====== Material provided
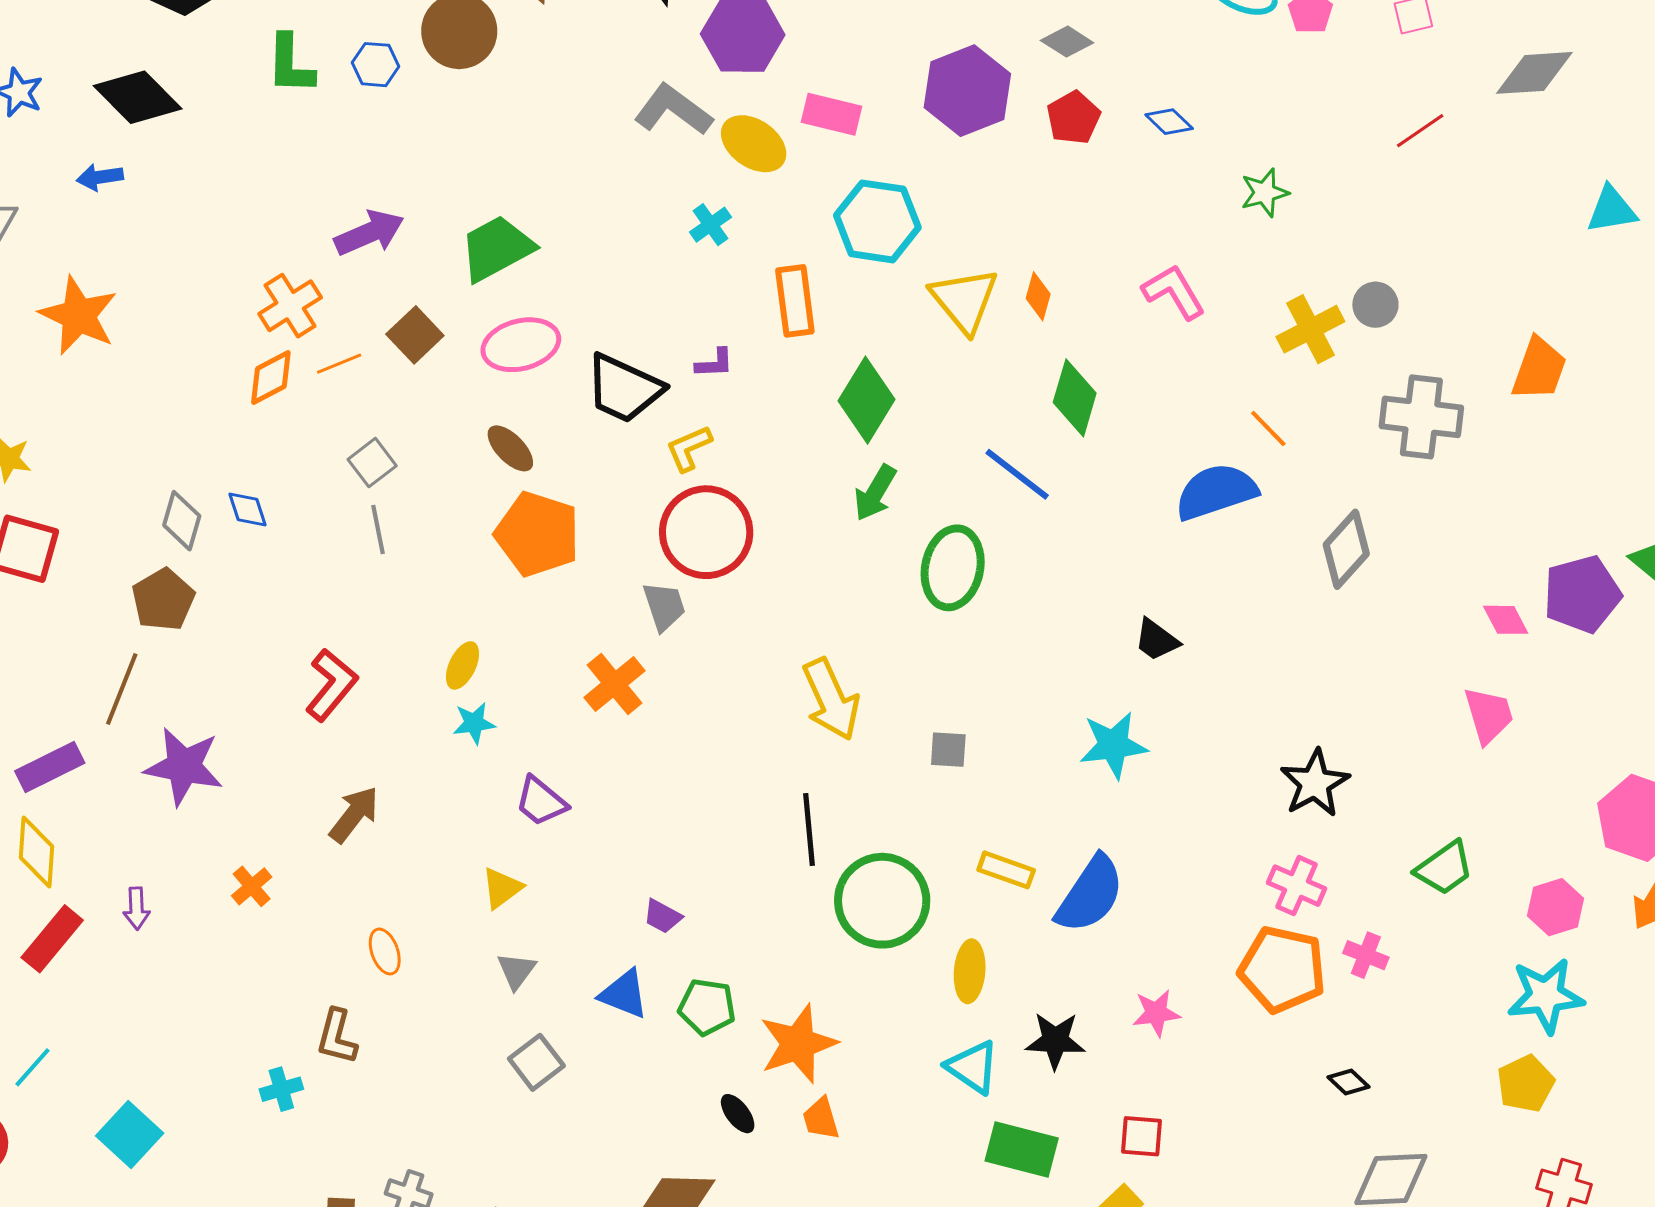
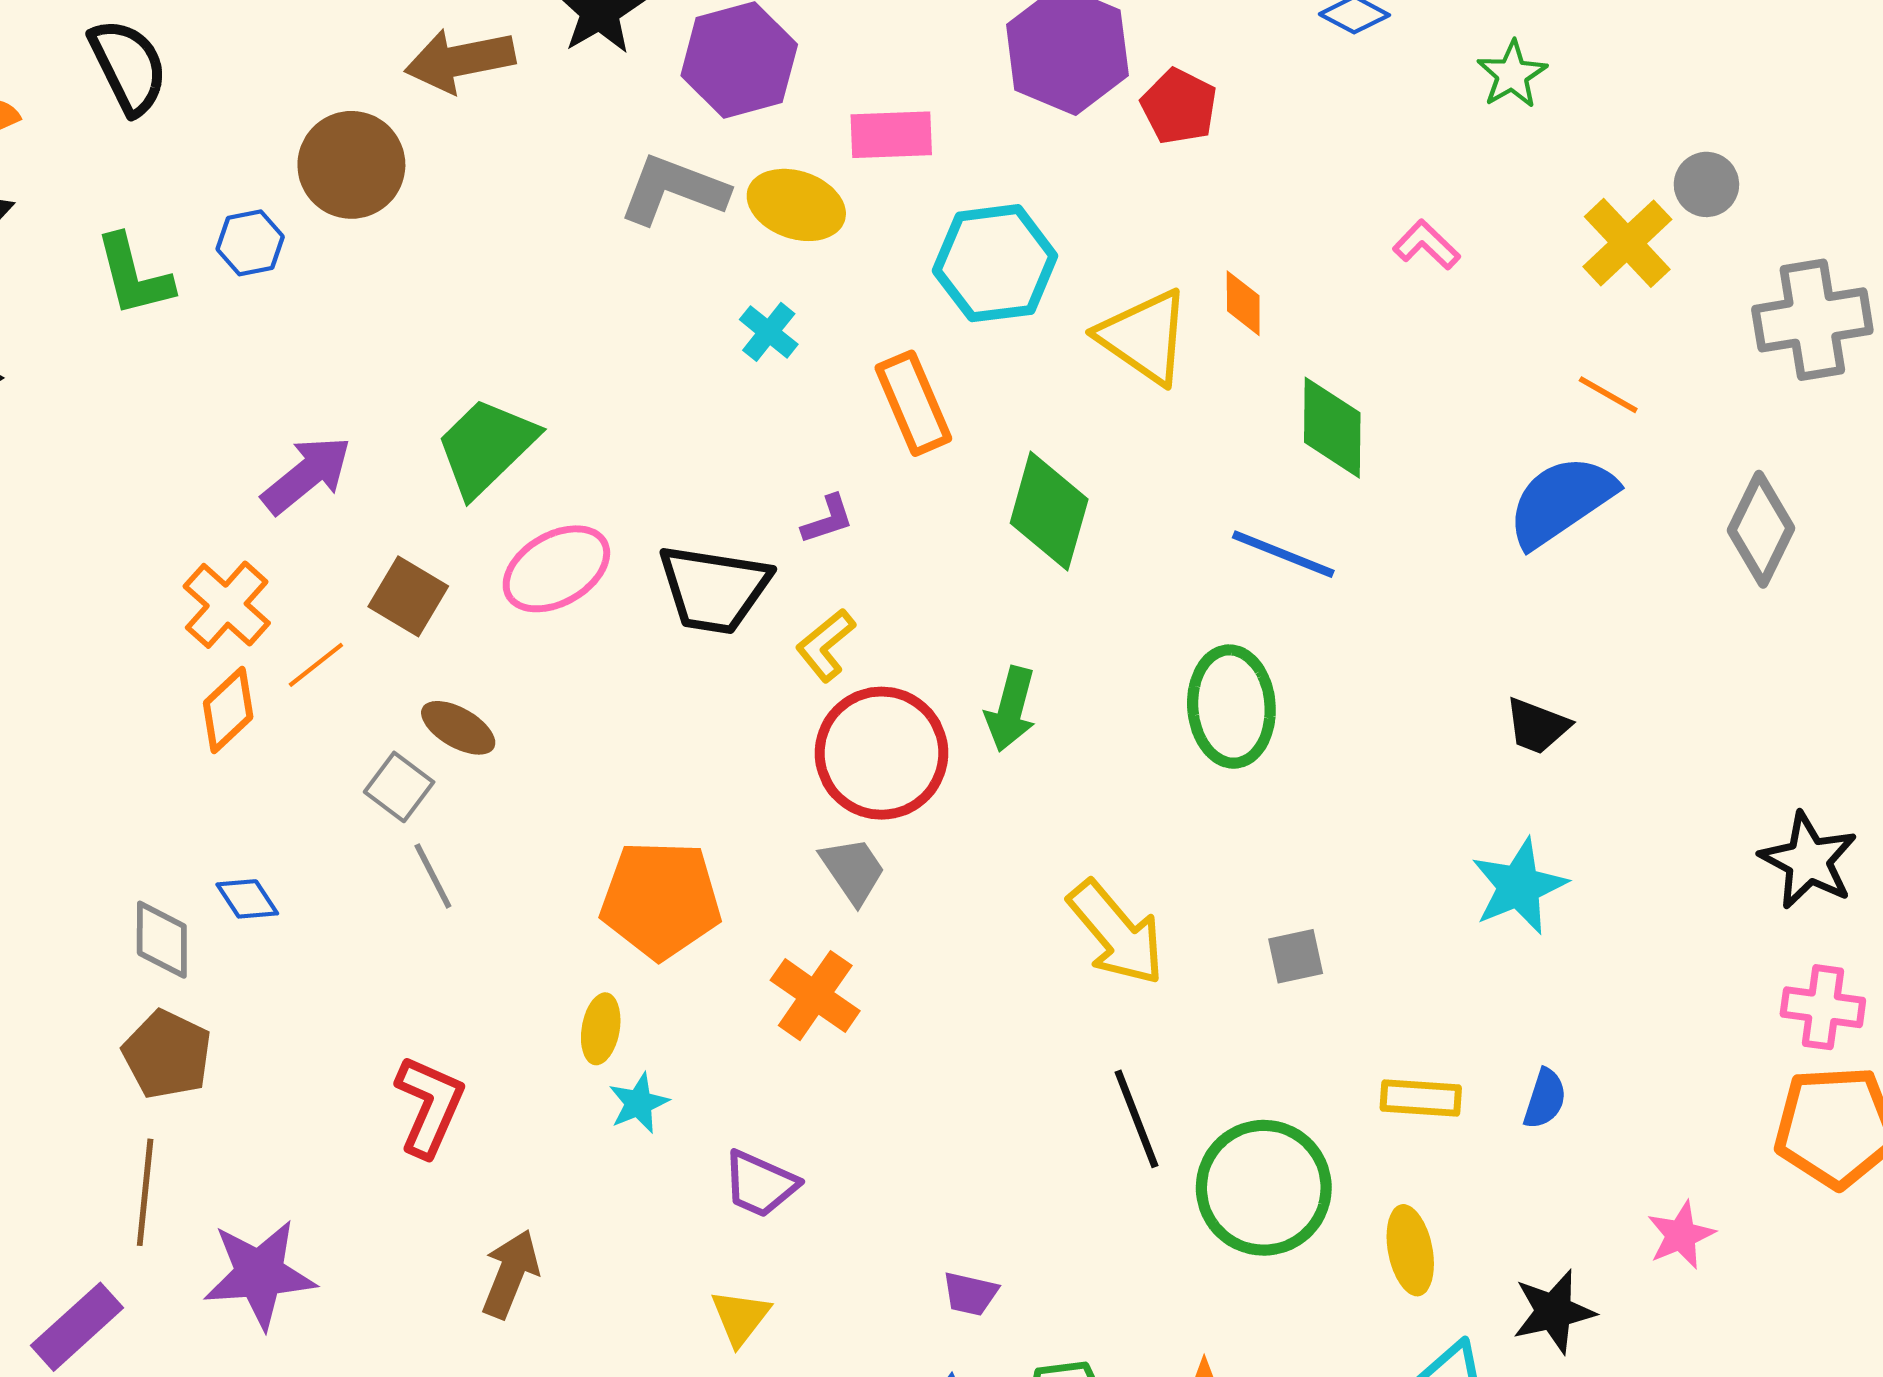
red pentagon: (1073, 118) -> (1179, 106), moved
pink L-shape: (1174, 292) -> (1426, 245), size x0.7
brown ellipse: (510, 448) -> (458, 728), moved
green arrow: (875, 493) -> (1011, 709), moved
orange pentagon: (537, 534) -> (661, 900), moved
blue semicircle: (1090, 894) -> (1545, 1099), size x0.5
============
**Assignment**
Give an exact copy of the listing above that leaves out every picture.

**Reply to the task**
red pentagon: (1073, 118) -> (1179, 106), moved
pink L-shape: (1174, 292) -> (1426, 245), size x0.7
brown ellipse: (510, 448) -> (458, 728), moved
green arrow: (875, 493) -> (1011, 709), moved
orange pentagon: (537, 534) -> (661, 900), moved
blue semicircle: (1090, 894) -> (1545, 1099), size x0.5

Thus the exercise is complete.